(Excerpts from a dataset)
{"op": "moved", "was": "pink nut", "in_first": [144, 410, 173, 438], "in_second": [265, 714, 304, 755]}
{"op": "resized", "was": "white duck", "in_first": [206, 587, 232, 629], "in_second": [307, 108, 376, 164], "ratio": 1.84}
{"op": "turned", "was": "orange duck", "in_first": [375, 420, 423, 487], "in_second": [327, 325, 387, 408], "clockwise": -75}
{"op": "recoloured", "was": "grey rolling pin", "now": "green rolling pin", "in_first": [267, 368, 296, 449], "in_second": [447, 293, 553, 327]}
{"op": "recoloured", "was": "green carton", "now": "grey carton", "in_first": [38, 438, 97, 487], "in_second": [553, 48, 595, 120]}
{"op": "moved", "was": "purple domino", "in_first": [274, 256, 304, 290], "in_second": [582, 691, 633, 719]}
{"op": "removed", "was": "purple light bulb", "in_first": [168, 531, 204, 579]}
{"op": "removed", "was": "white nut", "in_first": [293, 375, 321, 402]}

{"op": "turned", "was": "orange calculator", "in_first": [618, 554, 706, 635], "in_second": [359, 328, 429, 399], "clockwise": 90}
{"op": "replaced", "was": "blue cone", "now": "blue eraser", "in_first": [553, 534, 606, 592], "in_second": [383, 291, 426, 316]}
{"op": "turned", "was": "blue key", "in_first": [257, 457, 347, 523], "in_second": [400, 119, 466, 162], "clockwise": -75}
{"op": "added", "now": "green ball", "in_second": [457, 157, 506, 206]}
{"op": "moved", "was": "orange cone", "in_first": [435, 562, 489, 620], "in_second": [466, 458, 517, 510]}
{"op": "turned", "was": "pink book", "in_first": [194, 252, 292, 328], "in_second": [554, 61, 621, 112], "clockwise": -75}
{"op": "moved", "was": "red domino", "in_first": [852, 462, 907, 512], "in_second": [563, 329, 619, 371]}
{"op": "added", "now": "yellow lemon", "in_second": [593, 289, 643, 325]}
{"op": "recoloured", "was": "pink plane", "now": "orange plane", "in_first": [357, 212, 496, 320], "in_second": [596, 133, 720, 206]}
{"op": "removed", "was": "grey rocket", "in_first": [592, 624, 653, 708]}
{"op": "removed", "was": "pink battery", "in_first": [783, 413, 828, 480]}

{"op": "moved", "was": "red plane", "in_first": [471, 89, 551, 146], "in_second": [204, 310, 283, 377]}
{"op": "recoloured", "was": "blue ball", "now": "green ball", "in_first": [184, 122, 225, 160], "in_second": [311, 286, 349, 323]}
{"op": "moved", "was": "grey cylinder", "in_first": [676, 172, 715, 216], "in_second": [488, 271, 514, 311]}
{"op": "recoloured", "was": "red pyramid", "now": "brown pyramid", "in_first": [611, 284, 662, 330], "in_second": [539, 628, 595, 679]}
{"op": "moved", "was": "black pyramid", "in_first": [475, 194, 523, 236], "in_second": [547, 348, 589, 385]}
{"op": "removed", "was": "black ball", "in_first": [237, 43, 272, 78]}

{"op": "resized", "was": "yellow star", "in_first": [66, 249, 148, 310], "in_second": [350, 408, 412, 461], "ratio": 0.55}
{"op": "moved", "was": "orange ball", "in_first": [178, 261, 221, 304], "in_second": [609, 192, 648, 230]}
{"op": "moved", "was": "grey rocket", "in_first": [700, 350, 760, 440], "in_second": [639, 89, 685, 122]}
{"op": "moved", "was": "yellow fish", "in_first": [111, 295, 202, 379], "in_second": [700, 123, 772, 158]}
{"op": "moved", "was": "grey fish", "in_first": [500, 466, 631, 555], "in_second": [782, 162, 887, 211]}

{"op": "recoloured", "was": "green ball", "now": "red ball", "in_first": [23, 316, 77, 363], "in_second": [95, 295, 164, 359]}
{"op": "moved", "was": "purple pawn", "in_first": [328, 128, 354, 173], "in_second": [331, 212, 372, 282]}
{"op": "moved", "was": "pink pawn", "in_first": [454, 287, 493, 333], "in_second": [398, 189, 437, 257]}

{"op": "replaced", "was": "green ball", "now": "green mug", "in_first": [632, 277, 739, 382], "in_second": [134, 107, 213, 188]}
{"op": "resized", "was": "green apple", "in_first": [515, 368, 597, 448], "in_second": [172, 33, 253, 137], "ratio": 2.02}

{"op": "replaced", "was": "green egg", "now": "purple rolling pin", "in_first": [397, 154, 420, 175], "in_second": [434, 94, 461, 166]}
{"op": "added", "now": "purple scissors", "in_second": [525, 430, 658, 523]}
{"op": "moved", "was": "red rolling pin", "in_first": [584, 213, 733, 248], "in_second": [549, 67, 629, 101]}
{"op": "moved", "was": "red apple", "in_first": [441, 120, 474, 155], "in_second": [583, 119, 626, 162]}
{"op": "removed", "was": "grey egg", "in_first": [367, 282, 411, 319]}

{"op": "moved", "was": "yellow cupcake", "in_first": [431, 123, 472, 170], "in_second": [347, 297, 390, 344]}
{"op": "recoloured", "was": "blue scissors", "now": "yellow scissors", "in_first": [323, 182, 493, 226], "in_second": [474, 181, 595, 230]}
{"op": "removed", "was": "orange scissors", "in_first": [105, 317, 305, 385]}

» ASSIGNMENT
Pull every line containing "duck" from the entries above and copy it.

» RESULT BELOW
{"op": "resized", "was": "white duck", "in_first": [206, 587, 232, 629], "in_second": [307, 108, 376, 164], "ratio": 1.84}
{"op": "turned", "was": "orange duck", "in_first": [375, 420, 423, 487], "in_second": [327, 325, 387, 408], "clockwise": -75}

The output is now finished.